▸ **TASK DIRECTIONS**
Copy nothing from the entries below except the lines from the one containing "The canette [blanc]" through the one containing "The trophée [jaune] at (537,428) appeared.", and copy those exactly.

Data records
• • • • • • •

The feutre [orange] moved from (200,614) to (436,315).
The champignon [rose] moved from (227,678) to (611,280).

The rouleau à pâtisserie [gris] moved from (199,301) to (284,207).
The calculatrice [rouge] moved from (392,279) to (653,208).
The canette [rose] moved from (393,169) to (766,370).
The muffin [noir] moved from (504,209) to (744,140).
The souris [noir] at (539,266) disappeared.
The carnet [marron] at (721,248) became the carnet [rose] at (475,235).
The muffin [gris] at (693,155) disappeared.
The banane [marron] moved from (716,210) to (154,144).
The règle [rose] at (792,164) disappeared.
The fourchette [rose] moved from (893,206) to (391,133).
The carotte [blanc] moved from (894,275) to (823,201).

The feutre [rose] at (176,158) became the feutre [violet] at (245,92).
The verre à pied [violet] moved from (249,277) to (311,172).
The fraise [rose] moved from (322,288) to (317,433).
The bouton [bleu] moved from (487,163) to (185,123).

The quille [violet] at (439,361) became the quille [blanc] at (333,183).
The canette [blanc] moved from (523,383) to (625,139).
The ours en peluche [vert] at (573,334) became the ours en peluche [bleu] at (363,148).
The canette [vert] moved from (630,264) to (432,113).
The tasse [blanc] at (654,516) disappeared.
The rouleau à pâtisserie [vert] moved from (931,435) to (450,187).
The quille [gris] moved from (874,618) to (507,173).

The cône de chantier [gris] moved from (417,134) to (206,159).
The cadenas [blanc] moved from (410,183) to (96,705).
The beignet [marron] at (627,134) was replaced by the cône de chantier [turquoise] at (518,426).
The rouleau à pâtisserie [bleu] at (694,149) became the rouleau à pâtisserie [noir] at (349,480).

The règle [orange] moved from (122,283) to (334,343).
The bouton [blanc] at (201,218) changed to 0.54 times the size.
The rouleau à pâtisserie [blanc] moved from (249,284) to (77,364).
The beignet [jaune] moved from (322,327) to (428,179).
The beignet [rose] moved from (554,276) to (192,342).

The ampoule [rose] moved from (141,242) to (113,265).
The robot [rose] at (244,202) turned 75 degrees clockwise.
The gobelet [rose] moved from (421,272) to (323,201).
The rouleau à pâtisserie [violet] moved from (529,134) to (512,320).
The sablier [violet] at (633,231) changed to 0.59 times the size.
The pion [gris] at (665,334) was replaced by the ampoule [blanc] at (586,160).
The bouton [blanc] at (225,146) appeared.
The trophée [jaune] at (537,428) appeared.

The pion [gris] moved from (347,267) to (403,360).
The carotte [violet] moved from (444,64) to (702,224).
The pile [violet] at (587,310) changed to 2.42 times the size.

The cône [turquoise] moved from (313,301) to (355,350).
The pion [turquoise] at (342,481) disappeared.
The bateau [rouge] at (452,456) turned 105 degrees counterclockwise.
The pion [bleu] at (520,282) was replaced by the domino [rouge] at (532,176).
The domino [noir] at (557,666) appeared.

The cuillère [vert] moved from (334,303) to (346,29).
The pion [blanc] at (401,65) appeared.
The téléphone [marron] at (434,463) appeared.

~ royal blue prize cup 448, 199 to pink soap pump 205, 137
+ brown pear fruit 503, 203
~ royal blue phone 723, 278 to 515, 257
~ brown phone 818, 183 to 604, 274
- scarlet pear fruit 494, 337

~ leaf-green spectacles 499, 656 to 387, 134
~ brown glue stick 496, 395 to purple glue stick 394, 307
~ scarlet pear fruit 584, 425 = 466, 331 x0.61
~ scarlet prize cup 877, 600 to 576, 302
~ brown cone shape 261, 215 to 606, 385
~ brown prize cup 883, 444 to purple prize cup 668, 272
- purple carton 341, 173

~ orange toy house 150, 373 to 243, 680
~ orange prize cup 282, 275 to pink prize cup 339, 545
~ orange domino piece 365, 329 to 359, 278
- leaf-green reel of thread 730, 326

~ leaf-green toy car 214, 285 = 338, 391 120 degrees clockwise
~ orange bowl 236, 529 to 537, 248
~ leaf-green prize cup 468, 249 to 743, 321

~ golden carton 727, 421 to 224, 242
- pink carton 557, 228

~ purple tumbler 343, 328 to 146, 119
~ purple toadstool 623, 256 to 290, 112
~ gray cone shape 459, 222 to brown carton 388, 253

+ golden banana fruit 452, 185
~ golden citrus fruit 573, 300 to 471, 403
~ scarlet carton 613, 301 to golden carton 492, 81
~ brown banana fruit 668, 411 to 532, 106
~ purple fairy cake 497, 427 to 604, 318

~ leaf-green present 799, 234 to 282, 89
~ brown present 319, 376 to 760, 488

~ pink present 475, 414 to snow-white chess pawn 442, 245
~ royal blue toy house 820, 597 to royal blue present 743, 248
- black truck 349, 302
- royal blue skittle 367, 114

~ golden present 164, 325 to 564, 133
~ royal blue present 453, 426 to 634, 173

• • • • • • •

▸ **ANSWER FOR THE TASK**
The canette [blanc] moved from (523,383) to (625,139).
The ours en peluche [vert] at (573,334) became the ours en peluche [bleu] at (363,148).
The canette [vert] moved from (630,264) to (432,113).
The tasse [blanc] at (654,516) disappeared.
The rouleau à pâtisserie [vert] moved from (931,435) to (450,187).
The quille [gris] moved from (874,618) to (507,173).

The cône de chantier [gris] moved from (417,134) to (206,159).
The cadenas [blanc] moved from (410,183) to (96,705).
The beignet [marron] at (627,134) was replaced by the cône de chantier [turquoise] at (518,426).
The rouleau à pâtisserie [bleu] at (694,149) became the rouleau à pâtisserie [noir] at (349,480).

The règle [orange] moved from (122,283) to (334,343).
The bouton [blanc] at (201,218) changed to 0.54 times the size.
The rouleau à pâtisserie [blanc] moved from (249,284) to (77,364).
The beignet [jaune] moved from (322,327) to (428,179).
The beignet [rose] moved from (554,276) to (192,342).

The ampoule [rose] moved from (141,242) to (113,265).
The robot [rose] at (244,202) turned 75 degrees clockwise.
The gobelet [rose] moved from (421,272) to (323,201).
The rouleau à pâtisserie [violet] moved from (529,134) to (512,320).
The sablier [violet] at (633,231) changed to 0.59 times the size.
The pion [gris] at (665,334) was replaced by the ampoule [blanc] at (586,160).
The bouton [blanc] at (225,146) appeared.
The trophée [jaune] at (537,428) appeared.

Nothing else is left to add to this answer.